*Exercise goal*
Begin with the first line of the entries below. Copy each line exactly, stopping after the one that contains "black diamond: (164, 899)".

[Shape state transition data]
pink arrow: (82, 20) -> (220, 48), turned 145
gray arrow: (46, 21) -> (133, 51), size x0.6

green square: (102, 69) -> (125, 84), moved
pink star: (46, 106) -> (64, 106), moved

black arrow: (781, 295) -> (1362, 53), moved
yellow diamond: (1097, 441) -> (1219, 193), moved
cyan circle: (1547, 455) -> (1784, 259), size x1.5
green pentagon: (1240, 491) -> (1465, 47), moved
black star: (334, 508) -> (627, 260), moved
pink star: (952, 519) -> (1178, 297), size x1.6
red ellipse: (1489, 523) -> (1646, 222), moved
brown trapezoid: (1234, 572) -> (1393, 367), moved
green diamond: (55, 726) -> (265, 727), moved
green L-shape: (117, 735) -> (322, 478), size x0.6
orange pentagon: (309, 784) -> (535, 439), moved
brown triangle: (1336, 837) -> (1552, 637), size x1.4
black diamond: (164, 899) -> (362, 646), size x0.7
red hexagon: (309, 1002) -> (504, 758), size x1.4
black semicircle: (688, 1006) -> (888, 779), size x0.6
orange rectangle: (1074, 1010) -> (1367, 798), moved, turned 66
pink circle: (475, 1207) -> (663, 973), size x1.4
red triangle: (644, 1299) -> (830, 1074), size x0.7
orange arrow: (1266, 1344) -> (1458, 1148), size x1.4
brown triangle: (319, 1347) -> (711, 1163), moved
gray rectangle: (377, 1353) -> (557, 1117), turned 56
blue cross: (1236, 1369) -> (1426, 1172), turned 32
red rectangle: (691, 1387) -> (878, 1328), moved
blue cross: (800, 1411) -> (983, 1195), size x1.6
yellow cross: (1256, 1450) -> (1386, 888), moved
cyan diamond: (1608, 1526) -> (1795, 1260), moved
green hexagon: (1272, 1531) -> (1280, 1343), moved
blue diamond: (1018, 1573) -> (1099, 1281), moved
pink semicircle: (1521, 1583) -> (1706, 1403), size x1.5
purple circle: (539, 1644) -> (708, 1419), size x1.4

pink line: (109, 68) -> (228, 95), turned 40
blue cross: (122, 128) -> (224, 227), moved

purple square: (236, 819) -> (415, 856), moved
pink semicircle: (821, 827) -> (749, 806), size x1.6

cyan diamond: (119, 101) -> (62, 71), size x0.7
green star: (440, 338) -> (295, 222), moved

*Answer to this task*
pink arrow: (82, 20) -> (220, 48), turned 145
gray arrow: (46, 21) -> (133, 51), size x0.6

green square: (102, 69) -> (125, 84), moved
pink star: (46, 106) -> (64, 106), moved

black arrow: (781, 295) -> (1362, 53), moved
yellow diamond: (1097, 441) -> (1219, 193), moved
cyan circle: (1547, 455) -> (1784, 259), size x1.5
green pentagon: (1240, 491) -> (1465, 47), moved
black star: (334, 508) -> (627, 260), moved
pink star: (952, 519) -> (1178, 297), size x1.6
red ellipse: (1489, 523) -> (1646, 222), moved
brown trapezoid: (1234, 572) -> (1393, 367), moved
green diamond: (55, 726) -> (265, 727), moved
green L-shape: (117, 735) -> (322, 478), size x0.6
orange pentagon: (309, 784) -> (535, 439), moved
brown triangle: (1336, 837) -> (1552, 637), size x1.4
black diamond: (164, 899) -> (362, 646), size x0.7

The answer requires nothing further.